Records from a collection:
----

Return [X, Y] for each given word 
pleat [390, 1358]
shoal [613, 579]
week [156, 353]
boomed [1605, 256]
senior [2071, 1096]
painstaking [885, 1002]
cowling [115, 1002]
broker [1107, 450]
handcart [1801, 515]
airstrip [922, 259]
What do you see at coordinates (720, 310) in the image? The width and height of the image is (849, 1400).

----

### Exercise
Count the lines in the records above that contain the string "coordinates", matching case exactly. Reply with the number alone.

### Full solution
1